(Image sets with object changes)
┌──

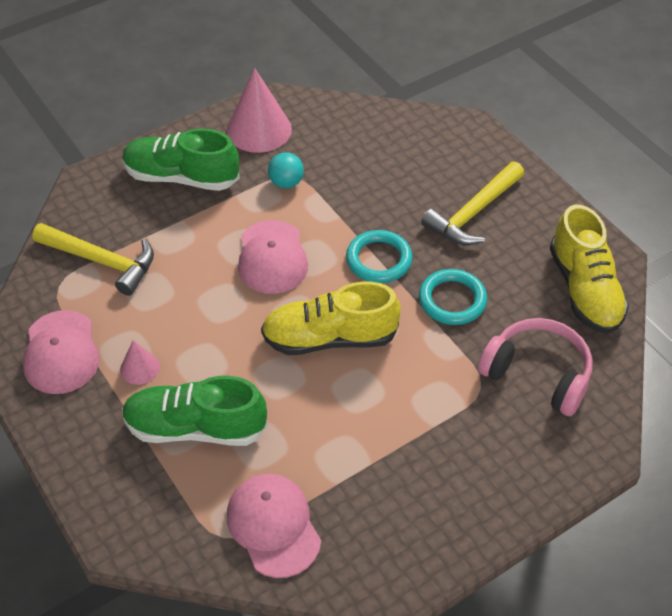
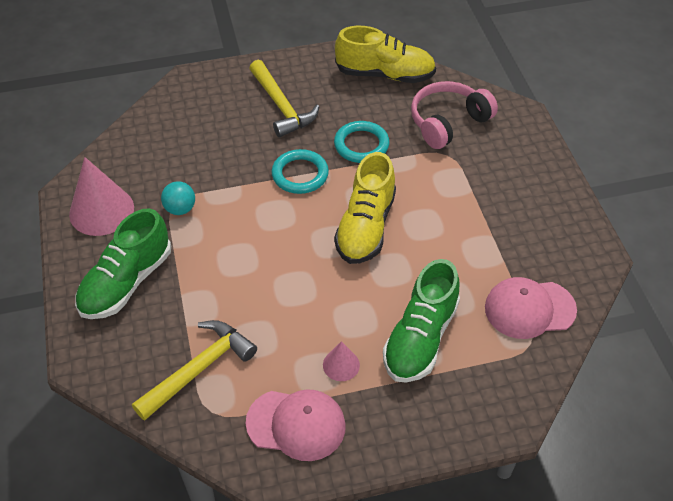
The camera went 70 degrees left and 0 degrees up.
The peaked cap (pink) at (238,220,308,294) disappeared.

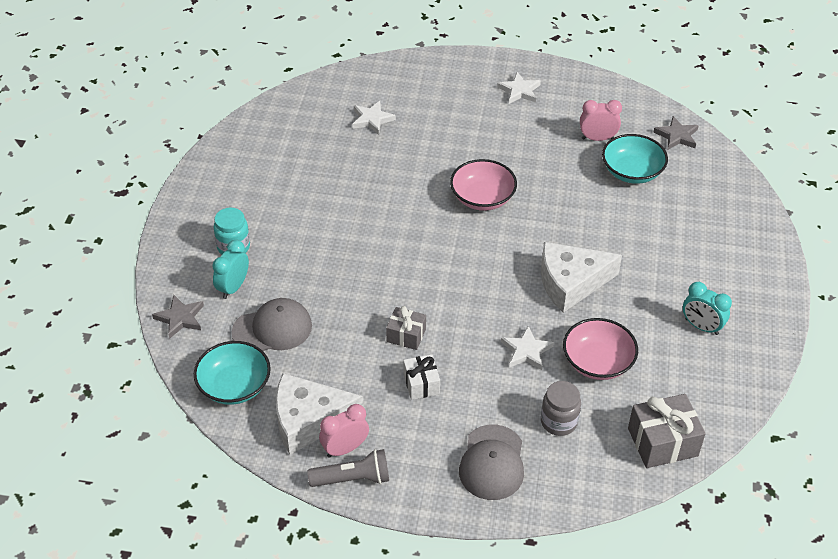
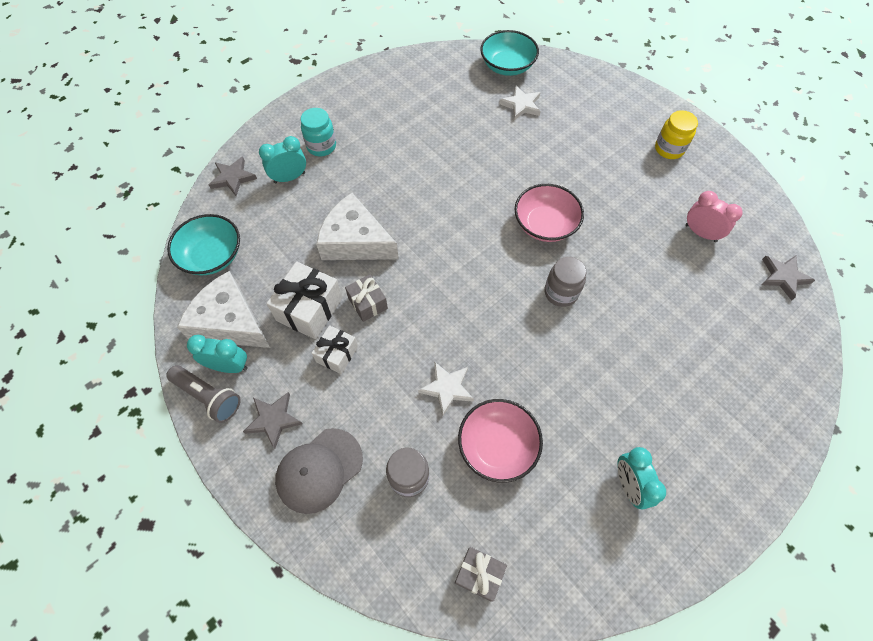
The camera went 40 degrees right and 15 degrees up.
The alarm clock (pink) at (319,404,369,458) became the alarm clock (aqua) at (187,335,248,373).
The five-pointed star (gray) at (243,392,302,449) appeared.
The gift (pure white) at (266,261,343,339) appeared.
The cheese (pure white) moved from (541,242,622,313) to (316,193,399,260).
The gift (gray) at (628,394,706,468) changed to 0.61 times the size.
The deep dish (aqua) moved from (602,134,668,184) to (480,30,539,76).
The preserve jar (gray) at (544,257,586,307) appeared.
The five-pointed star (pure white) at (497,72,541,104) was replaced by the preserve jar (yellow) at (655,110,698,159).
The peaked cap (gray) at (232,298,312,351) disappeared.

└──
┌──

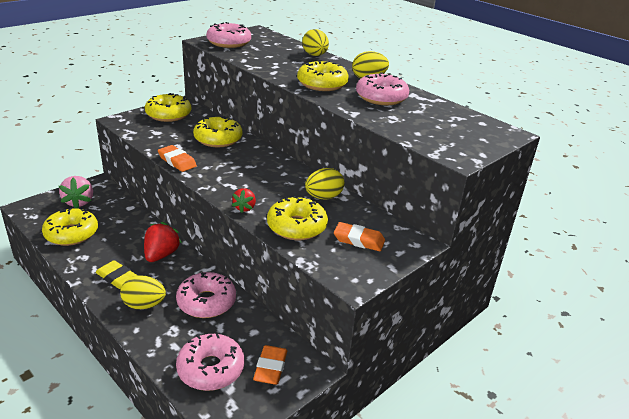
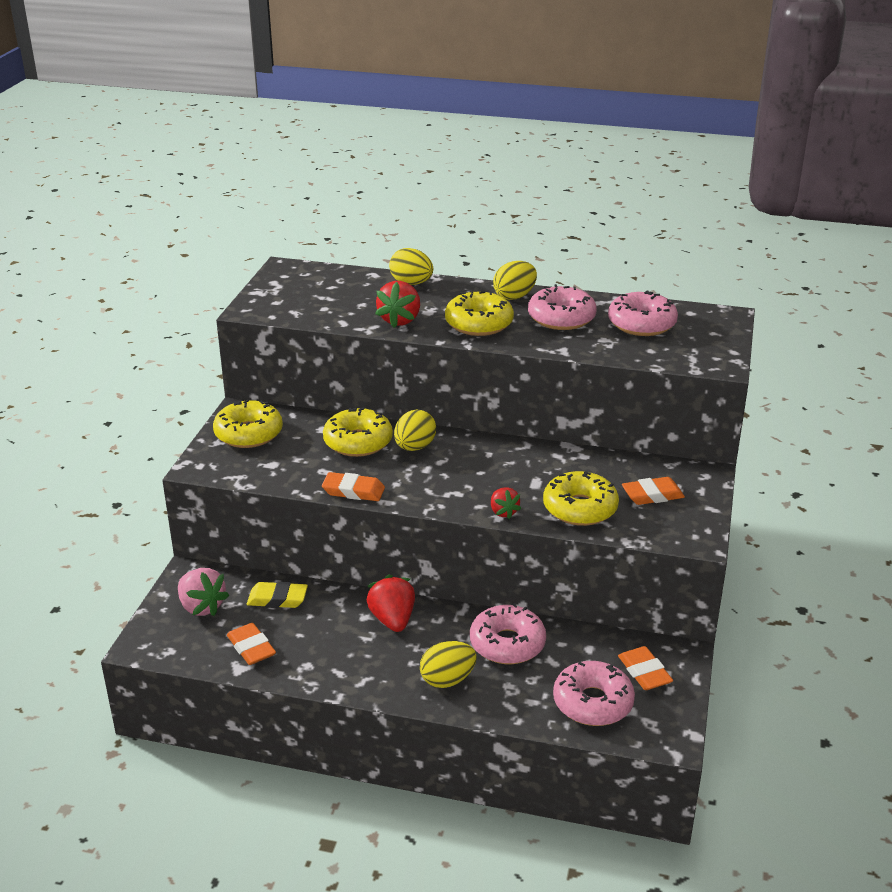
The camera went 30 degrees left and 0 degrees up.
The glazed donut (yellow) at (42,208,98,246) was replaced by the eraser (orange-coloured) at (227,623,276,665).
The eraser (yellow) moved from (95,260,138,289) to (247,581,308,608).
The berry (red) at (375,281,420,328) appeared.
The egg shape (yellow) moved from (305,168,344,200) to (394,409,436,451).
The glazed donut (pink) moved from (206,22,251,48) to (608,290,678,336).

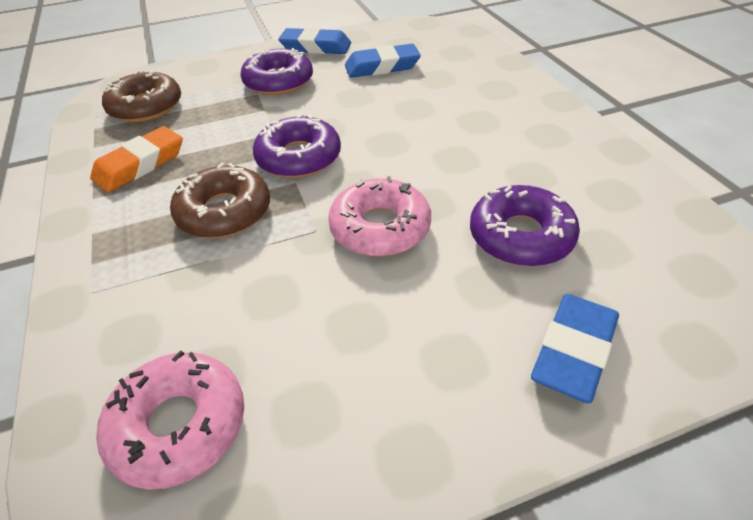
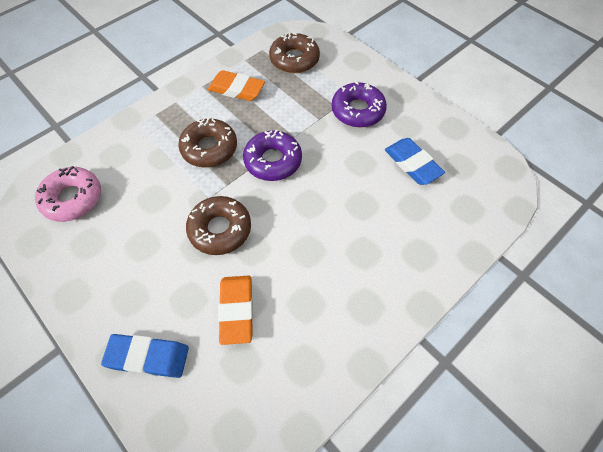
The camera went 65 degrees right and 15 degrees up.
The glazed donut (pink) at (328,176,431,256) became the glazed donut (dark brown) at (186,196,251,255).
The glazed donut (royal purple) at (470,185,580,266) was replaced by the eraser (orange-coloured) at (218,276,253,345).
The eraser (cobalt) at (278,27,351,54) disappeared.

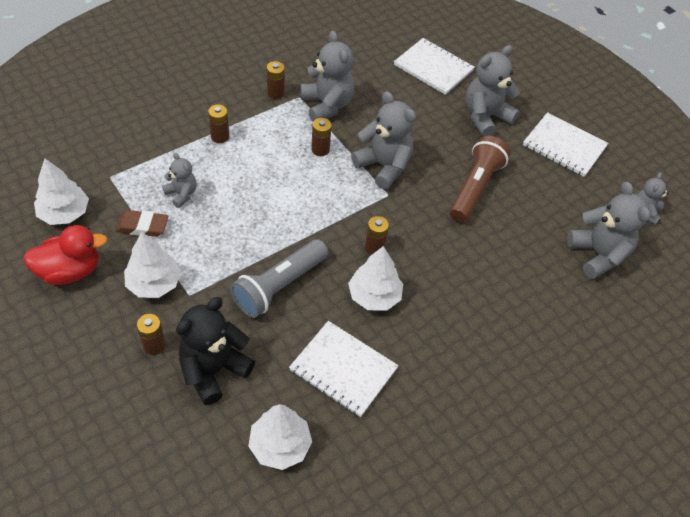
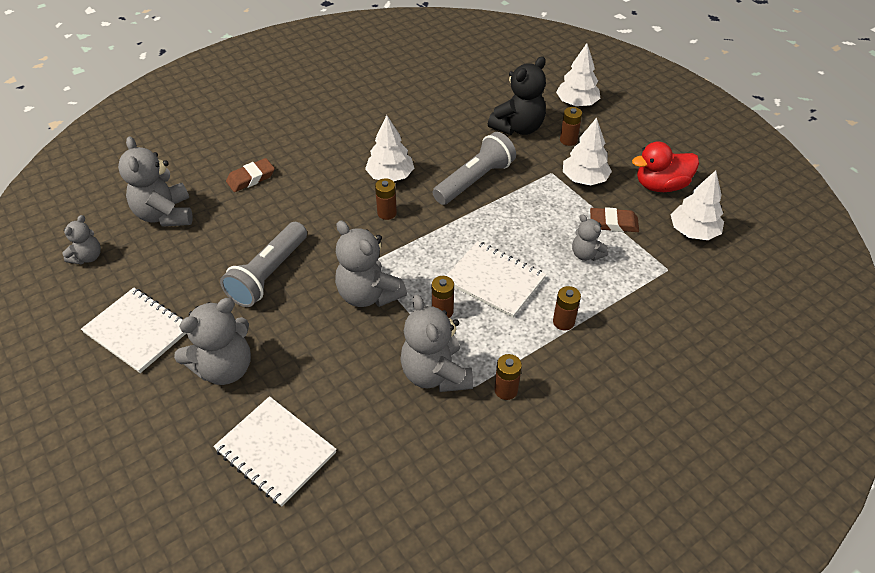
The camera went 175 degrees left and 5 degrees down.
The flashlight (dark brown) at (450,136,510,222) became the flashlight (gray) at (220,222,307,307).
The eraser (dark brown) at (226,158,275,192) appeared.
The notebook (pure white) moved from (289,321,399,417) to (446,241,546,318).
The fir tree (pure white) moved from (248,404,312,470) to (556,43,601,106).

└──

● What this task involves:
Look above for the line containing "The flashlight (dark" and the line containing "The fir tree". Transcribe both, with the lines between them, exactly.

● Your solution:
The flashlight (dark brown) at (450,136,510,222) became the flashlight (gray) at (220,222,307,307).
The eraser (dark brown) at (226,158,275,192) appeared.
The notebook (pure white) moved from (289,321,399,417) to (446,241,546,318).
The fir tree (pure white) moved from (248,404,312,470) to (556,43,601,106).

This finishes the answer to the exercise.